[AVAILABLE DATA — start]

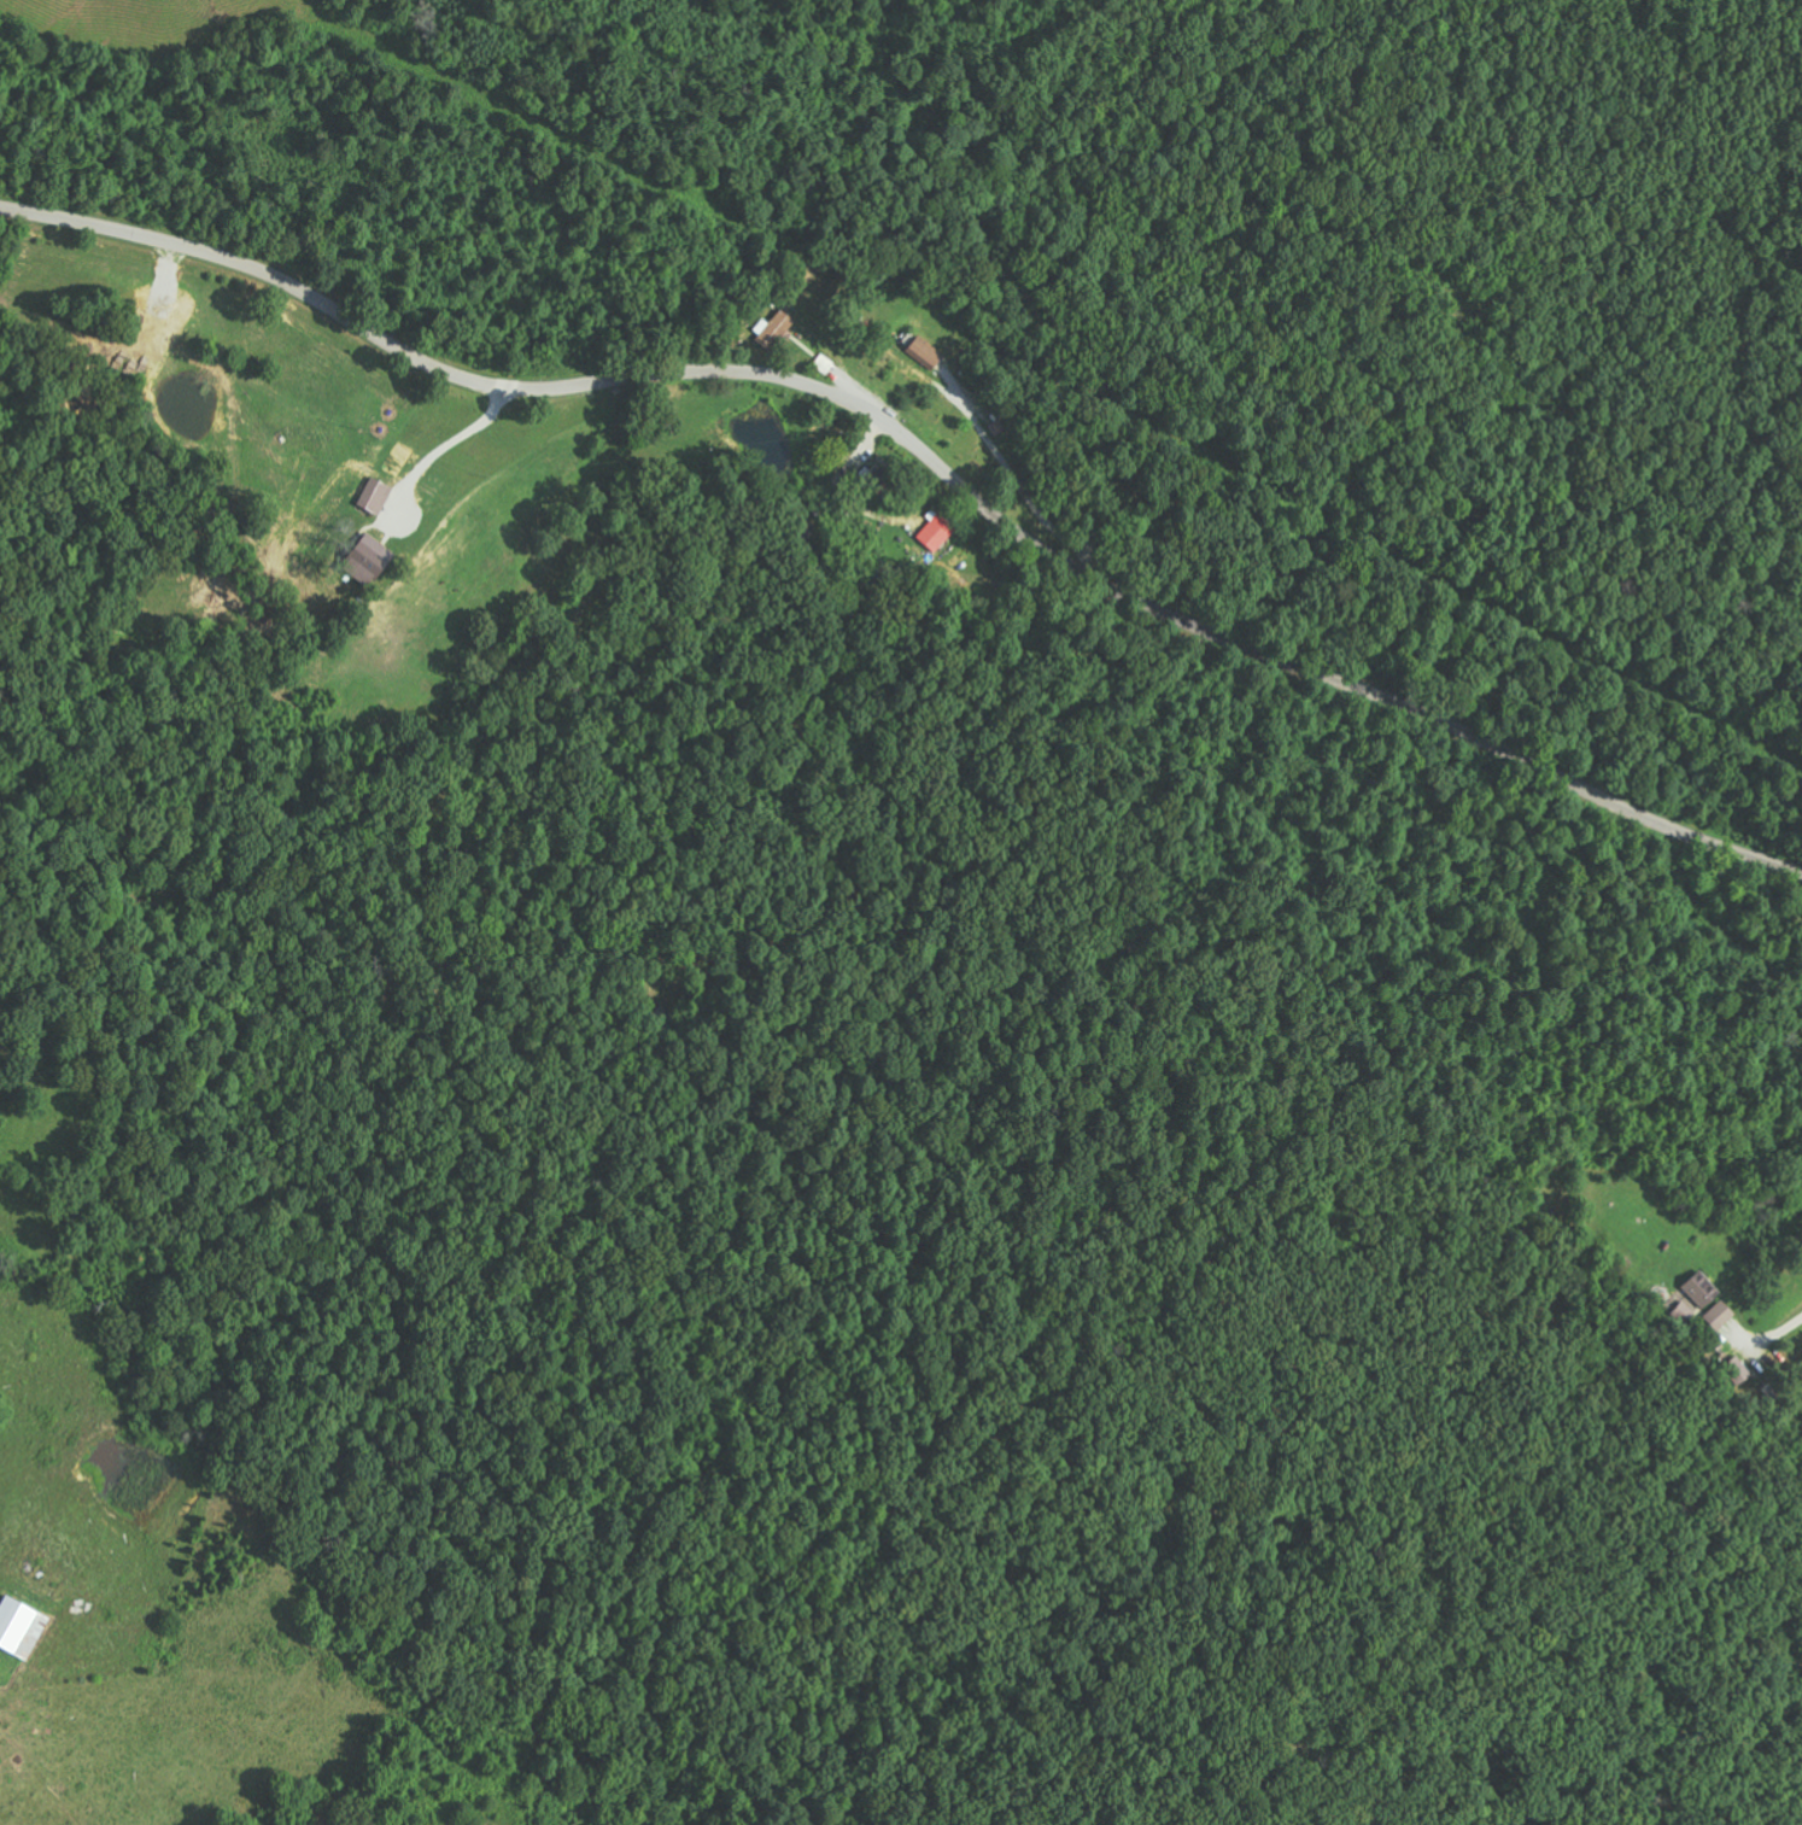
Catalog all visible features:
building: (775, 329)
building: (926, 354)
road: (919, 457)
building: (881, 480)
building: (377, 496)
building: (938, 532)
building: (370, 561)
road: (1394, 1218)
building: (1702, 1291)
building: (1721, 1315)
building: (22, 1628)

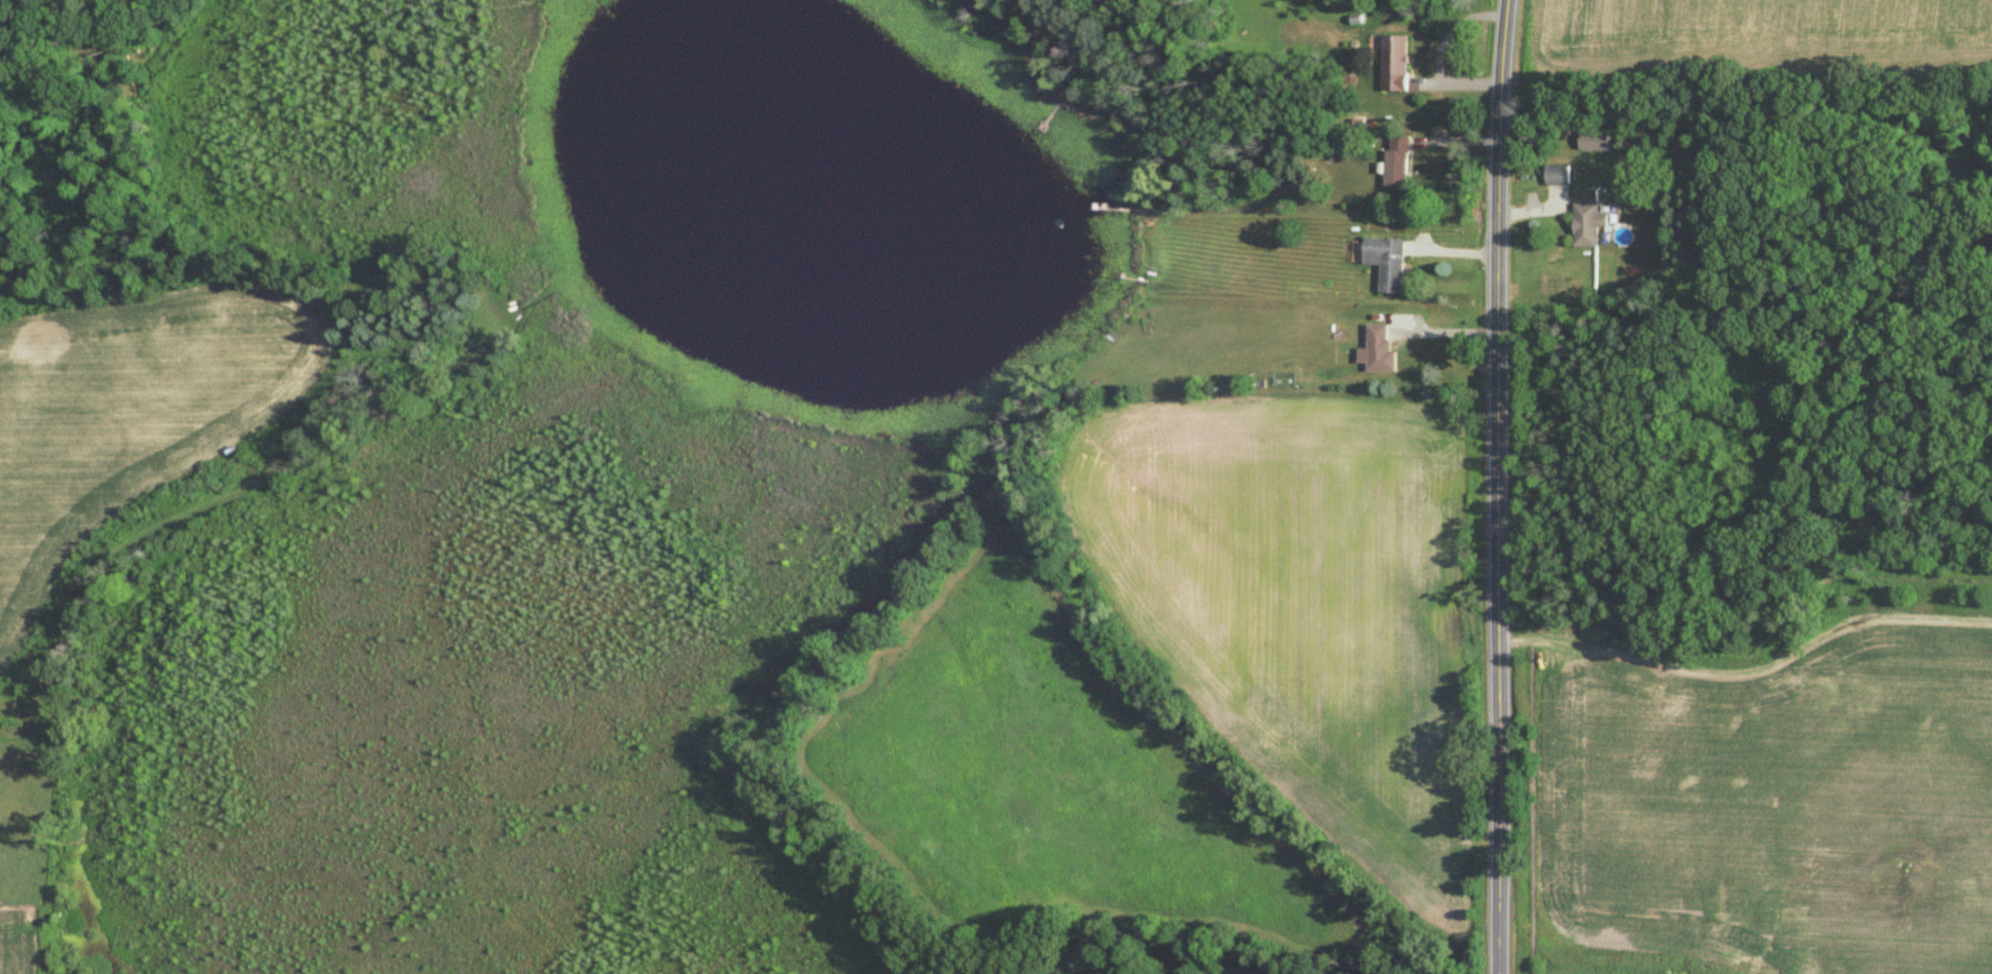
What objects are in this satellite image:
building: (1395, 64)
building: (1596, 142)
building: (1397, 163)
building: (1557, 176)
building: (1587, 226)
building: (1386, 264)
building: (1378, 352)
road: (1496, 486)

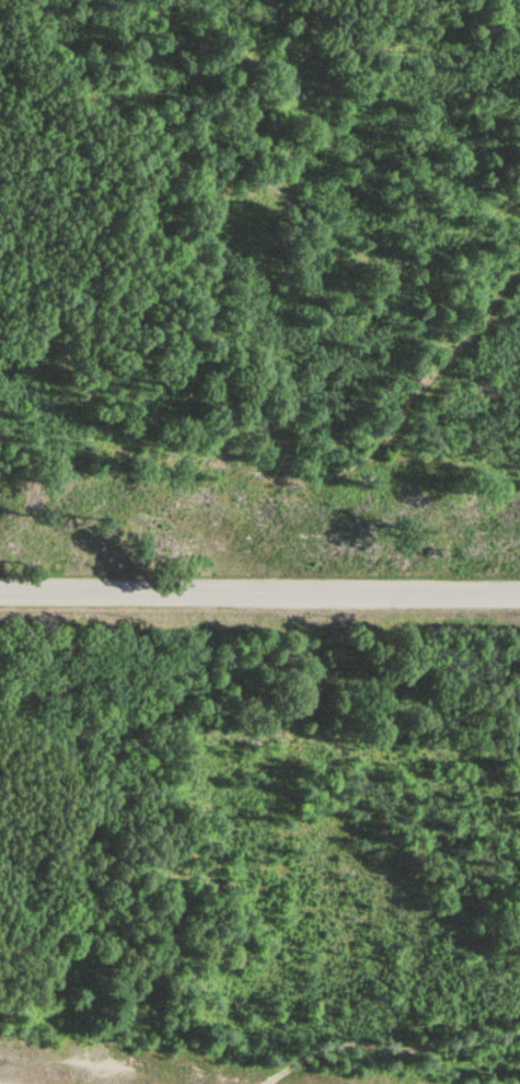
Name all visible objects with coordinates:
road: (260, 592)
road: (271, 1075)

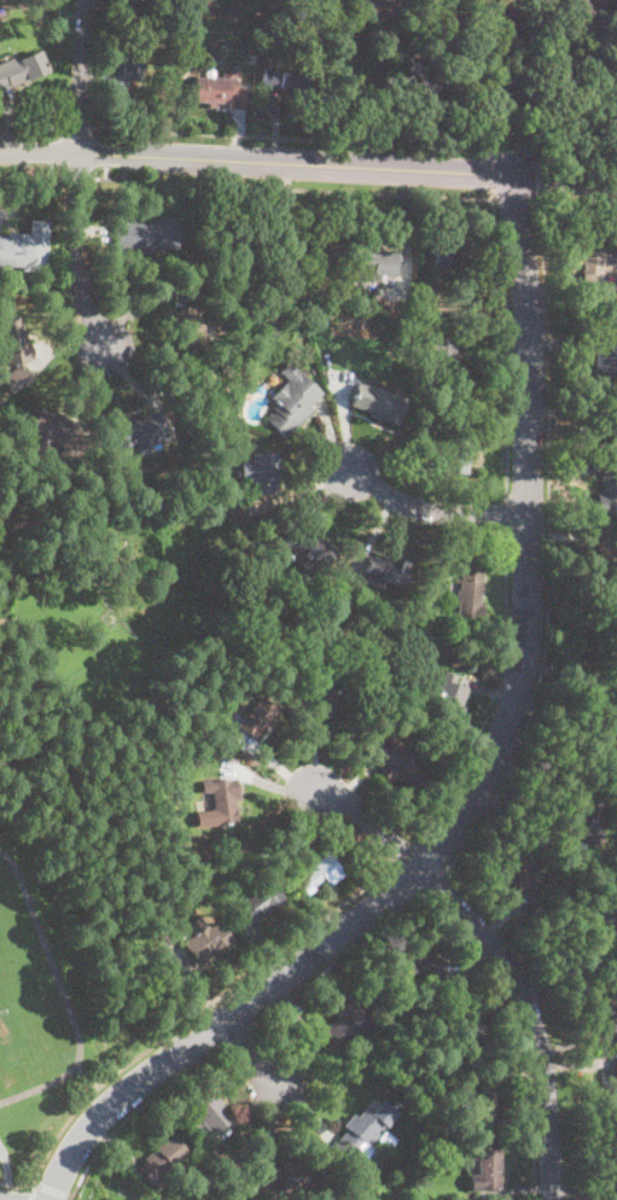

[AVAILABLE DATA — finish]

## ABOUT THIS EXERCISE
Write the lines from the one with "What objects are" through the last line of the entries out again exactly, both ends included, and skip the pictures.

## COMPLETED EXERCISE
What objects are in this satellite image:
building: (1395, 64)
building: (1596, 142)
building: (1397, 163)
building: (1557, 176)
building: (1587, 226)
building: (1386, 264)
building: (1378, 352)
road: (1496, 486)

Name all visible objects with coordinates:
road: (260, 592)
road: (271, 1075)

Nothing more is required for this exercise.